## Directions for this task
Set down the records that follow exactly, every line of them.

• • •

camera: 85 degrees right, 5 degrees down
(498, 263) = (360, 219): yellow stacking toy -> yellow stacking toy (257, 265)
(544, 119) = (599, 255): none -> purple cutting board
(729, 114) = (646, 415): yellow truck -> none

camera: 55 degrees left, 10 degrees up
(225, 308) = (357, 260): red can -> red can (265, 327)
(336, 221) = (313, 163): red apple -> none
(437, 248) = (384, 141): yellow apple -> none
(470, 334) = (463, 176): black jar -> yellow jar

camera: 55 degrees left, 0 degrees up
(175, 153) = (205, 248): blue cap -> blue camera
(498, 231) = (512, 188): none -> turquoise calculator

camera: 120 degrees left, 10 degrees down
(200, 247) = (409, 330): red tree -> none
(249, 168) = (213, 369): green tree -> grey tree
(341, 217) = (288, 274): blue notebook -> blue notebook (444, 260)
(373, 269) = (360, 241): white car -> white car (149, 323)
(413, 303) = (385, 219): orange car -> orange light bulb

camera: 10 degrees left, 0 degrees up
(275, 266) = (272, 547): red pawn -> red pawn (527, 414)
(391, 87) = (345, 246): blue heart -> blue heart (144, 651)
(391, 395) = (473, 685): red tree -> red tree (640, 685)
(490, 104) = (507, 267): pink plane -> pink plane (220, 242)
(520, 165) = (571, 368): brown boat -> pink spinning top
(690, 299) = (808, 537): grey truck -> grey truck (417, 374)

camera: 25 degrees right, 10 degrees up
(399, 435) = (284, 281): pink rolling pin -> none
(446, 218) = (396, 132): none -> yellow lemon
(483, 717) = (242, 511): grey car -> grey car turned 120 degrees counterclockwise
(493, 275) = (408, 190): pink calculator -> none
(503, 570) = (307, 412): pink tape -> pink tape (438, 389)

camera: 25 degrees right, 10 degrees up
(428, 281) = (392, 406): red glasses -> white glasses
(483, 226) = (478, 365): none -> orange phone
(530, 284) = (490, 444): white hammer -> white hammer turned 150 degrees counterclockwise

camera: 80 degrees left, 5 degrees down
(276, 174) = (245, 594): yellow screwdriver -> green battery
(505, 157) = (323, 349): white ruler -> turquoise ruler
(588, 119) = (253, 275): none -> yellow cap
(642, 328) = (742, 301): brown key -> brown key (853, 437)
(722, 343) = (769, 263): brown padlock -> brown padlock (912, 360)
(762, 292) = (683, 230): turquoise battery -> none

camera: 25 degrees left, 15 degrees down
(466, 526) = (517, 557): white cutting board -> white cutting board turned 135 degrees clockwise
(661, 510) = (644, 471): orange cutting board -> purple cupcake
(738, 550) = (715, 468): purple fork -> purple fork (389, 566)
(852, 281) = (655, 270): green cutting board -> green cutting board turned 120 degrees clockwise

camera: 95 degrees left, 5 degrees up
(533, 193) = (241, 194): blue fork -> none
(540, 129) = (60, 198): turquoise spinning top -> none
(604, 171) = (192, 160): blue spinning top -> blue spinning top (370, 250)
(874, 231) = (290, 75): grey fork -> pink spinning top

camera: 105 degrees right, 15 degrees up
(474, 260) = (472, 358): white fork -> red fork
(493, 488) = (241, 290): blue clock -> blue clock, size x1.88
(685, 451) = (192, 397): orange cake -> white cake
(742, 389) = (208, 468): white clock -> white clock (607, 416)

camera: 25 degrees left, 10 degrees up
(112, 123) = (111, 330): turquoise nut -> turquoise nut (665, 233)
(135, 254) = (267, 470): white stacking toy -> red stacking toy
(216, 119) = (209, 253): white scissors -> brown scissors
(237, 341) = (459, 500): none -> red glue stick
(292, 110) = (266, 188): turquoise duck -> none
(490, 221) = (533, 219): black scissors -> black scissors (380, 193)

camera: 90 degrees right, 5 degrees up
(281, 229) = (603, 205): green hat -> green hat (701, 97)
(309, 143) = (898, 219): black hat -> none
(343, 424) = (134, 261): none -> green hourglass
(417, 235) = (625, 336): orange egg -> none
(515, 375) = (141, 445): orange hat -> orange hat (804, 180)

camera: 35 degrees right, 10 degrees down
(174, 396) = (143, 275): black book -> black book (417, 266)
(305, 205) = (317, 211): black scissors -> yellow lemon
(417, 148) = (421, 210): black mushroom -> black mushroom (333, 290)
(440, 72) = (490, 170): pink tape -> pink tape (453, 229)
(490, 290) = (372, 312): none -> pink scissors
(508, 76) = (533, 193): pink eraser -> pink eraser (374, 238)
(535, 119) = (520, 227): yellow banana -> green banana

• • •

## Answer to this exercise
camera: 85 degrees right, 5 degrees down
(498, 263) = (360, 219): yellow stacking toy -> yellow stacking toy (257, 265)
(544, 119) = (599, 255): none -> purple cutting board
(729, 114) = (646, 415): yellow truck -> none

camera: 55 degrees left, 10 degrees up
(225, 308) = (357, 260): red can -> red can (265, 327)
(336, 221) = (313, 163): red apple -> none
(437, 248) = (384, 141): yellow apple -> none
(470, 334) = (463, 176): black jar -> yellow jar

camera: 55 degrees left, 0 degrees up
(175, 153) = (205, 248): blue cap -> blue camera
(498, 231) = (512, 188): none -> turquoise calculator

camera: 120 degrees left, 10 degrees down
(200, 247) = (409, 330): red tree -> none
(249, 168) = (213, 369): green tree -> grey tree
(341, 217) = (288, 274): blue notebook -> blue notebook (444, 260)
(373, 269) = (360, 241): white car -> white car (149, 323)
(413, 303) = (385, 219): orange car -> orange light bulb

camera: 10 degrees left, 0 degrees up
(275, 266) = (272, 547): red pawn -> red pawn (527, 414)
(391, 87) = (345, 246): blue heart -> blue heart (144, 651)
(391, 395) = (473, 685): red tree -> red tree (640, 685)
(490, 104) = (507, 267): pink plane -> pink plane (220, 242)
(520, 165) = (571, 368): brown boat -> pink spinning top
(690, 299) = (808, 537): grey truck -> grey truck (417, 374)

camera: 25 degrees right, 10 degrees up
(399, 435) = (284, 281): pink rolling pin -> none
(446, 218) = (396, 132): none -> yellow lemon
(483, 717) = (242, 511): grey car -> grey car turned 120 degrees counterclockwise
(493, 275) = (408, 190): pink calculator -> none
(503, 570) = (307, 412): pink tape -> pink tape (438, 389)

camera: 25 degrees right, 10 degrees up
(428, 281) = (392, 406): red glasses -> white glasses
(483, 226) = (478, 365): none -> orange phone
(530, 284) = (490, 444): white hammer -> white hammer turned 150 degrees counterclockwise

camera: 80 degrees left, 5 degrees down
(276, 174) = (245, 594): yellow screwdriver -> green battery
(505, 157) = (323, 349): white ruler -> turquoise ruler
(588, 119) = (253, 275): none -> yellow cap
(642, 328) = (742, 301): brown key -> brown key (853, 437)
(722, 343) = (769, 263): brown padlock -> brown padlock (912, 360)
(762, 292) = (683, 230): turquoise battery -> none

camera: 25 degrees left, 15 degrees down
(466, 526) = (517, 557): white cutting board -> white cutting board turned 135 degrees clockwise
(661, 510) = (644, 471): orange cutting board -> purple cupcake
(738, 550) = (715, 468): purple fork -> purple fork (389, 566)
(852, 281) = (655, 270): green cutting board -> green cutting board turned 120 degrees clockwise

camera: 95 degrees left, 5 degrees up
(533, 193) = (241, 194): blue fork -> none
(540, 129) = (60, 198): turquoise spinning top -> none
(604, 171) = (192, 160): blue spinning top -> blue spinning top (370, 250)
(874, 231) = (290, 75): grey fork -> pink spinning top

camera: 105 degrees right, 15 degrees up
(474, 260) = (472, 358): white fork -> red fork
(493, 488) = (241, 290): blue clock -> blue clock, size x1.88
(685, 451) = (192, 397): orange cake -> white cake
(742, 389) = (208, 468): white clock -> white clock (607, 416)

camera: 25 degrees left, 10 degrees up
(112, 123) = (111, 330): turquoise nut -> turquoise nut (665, 233)
(135, 254) = (267, 470): white stacking toy -> red stacking toy
(216, 119) = (209, 253): white scissors -> brown scissors
(237, 341) = (459, 500): none -> red glue stick
(292, 110) = (266, 188): turquoise duck -> none
(490, 221) = (533, 219): black scissors -> black scissors (380, 193)

camera: 90 degrees right, 5 degrees up
(281, 229) = (603, 205): green hat -> green hat (701, 97)
(309, 143) = (898, 219): black hat -> none
(343, 424) = (134, 261): none -> green hourglass
(417, 235) = (625, 336): orange egg -> none
(515, 375) = (141, 445): orange hat -> orange hat (804, 180)

camera: 35 degrees right, 10 degrees down
(174, 396) = (143, 275): black book -> black book (417, 266)
(305, 205) = (317, 211): black scissors -> yellow lemon
(417, 148) = (421, 210): black mushroom -> black mushroom (333, 290)
(440, 72) = (490, 170): pink tape -> pink tape (453, 229)
(490, 290) = (372, 312): none -> pink scissors
(508, 76) = (533, 193): pink eraser -> pink eraser (374, 238)
(535, 119) = (520, 227): yellow banana -> green banana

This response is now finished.